───── DATA SUPPLIED ─────
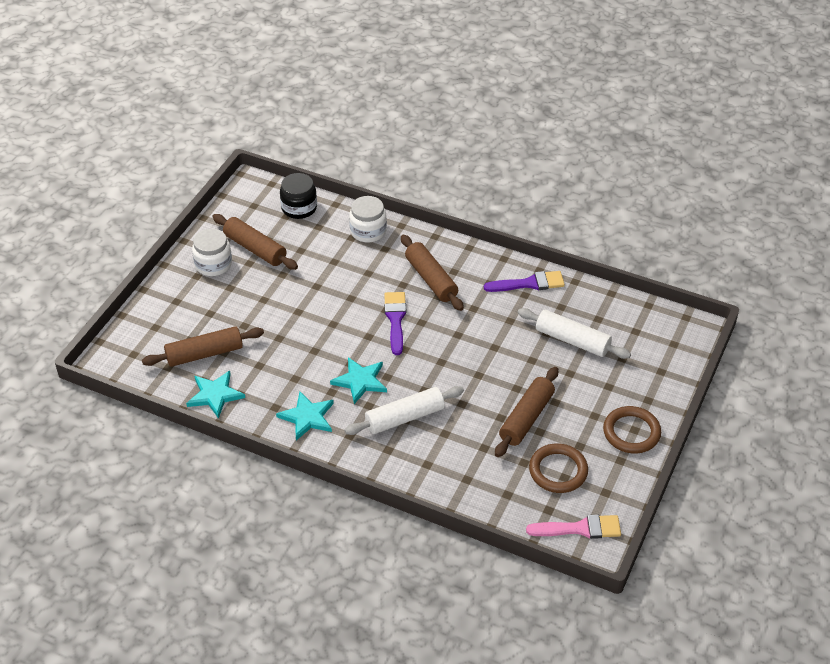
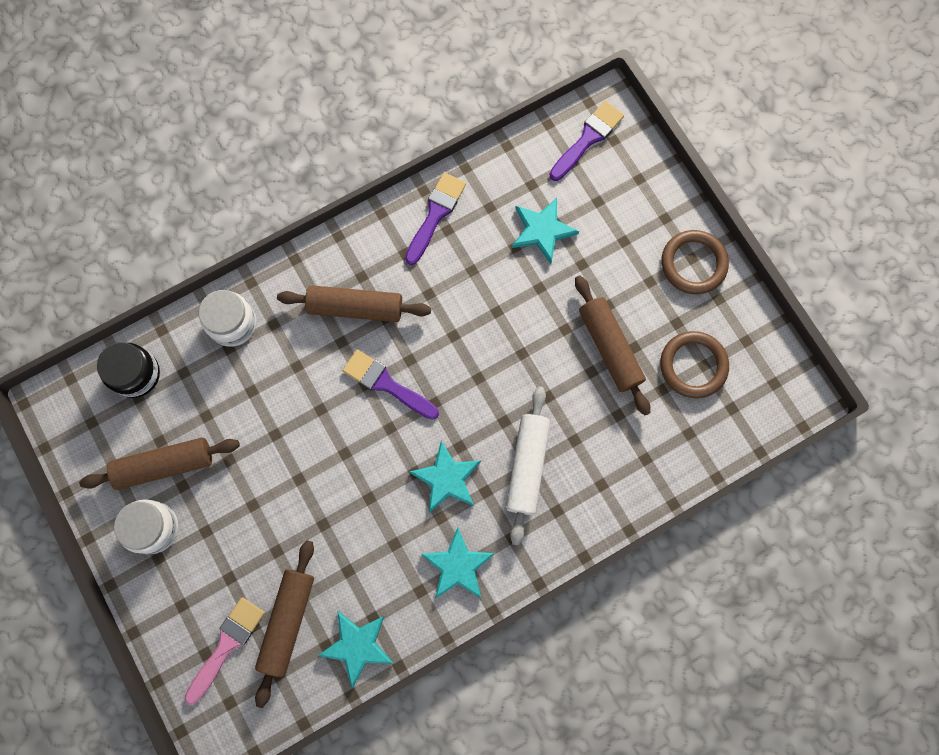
camera: 55 degrees left, 30 degrees up
(572, 340) = (542, 230): white rolling pin -> turquoise star
(580, 528) = (772, 396): pink brush -> pink brush (226, 645)
(660, 330) = (588, 138): none -> purple brush

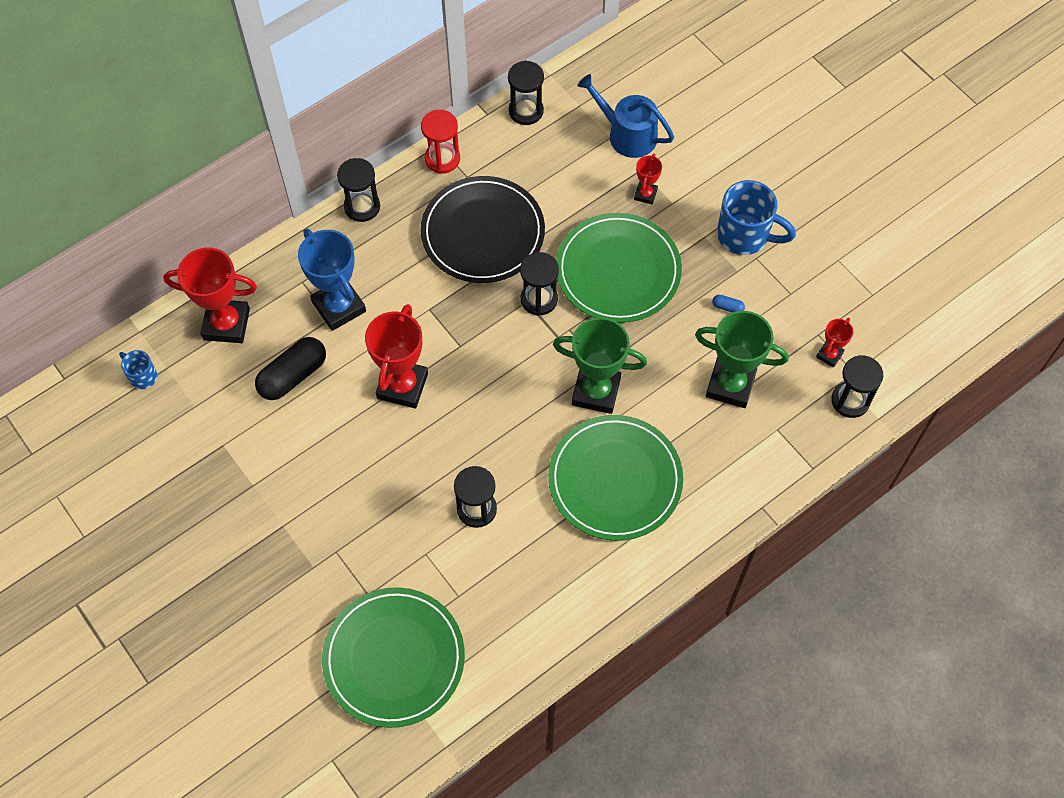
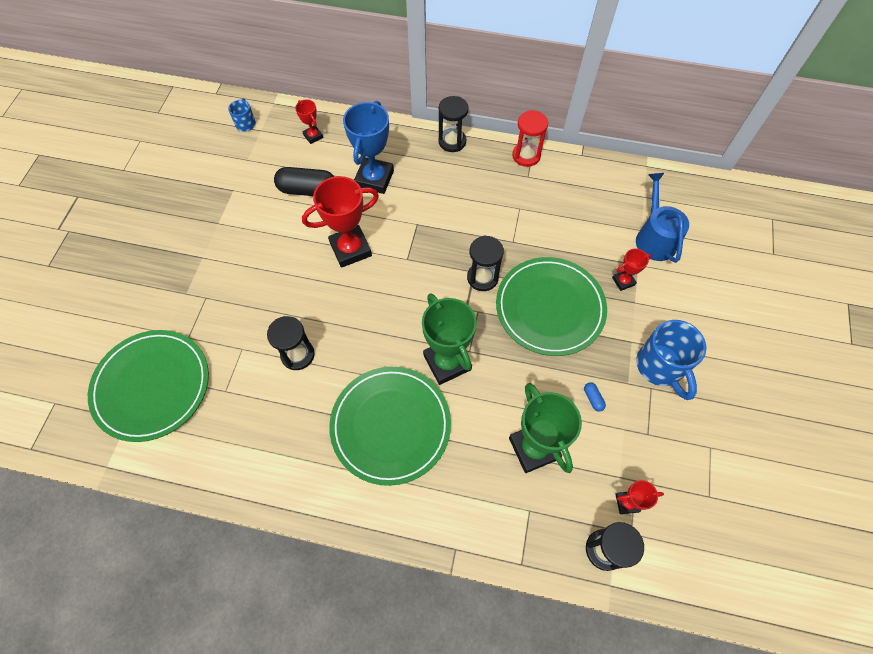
camera: 50 degrees right, 0 degrees up
(226, 324) = (313, 136): red trophy -> red trophy, size x0.50
(483, 233) = (498, 213): black plate -> none
(526, 111) = (607, 172): black hourglass -> none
─────
YOUR OBJECTIVE: No pictures go in the copy. Set down all the data exactly.

YOUR SOLUTION:
camera: 55 degrees left, 30 degrees up
(572, 340) = (542, 230): white rolling pin -> turquoise star
(580, 528) = (772, 396): pink brush -> pink brush (226, 645)
(660, 330) = (588, 138): none -> purple brush

camera: 50 degrees right, 0 degrees up
(226, 324) = (313, 136): red trophy -> red trophy, size x0.50
(483, 233) = (498, 213): black plate -> none
(526, 111) = (607, 172): black hourglass -> none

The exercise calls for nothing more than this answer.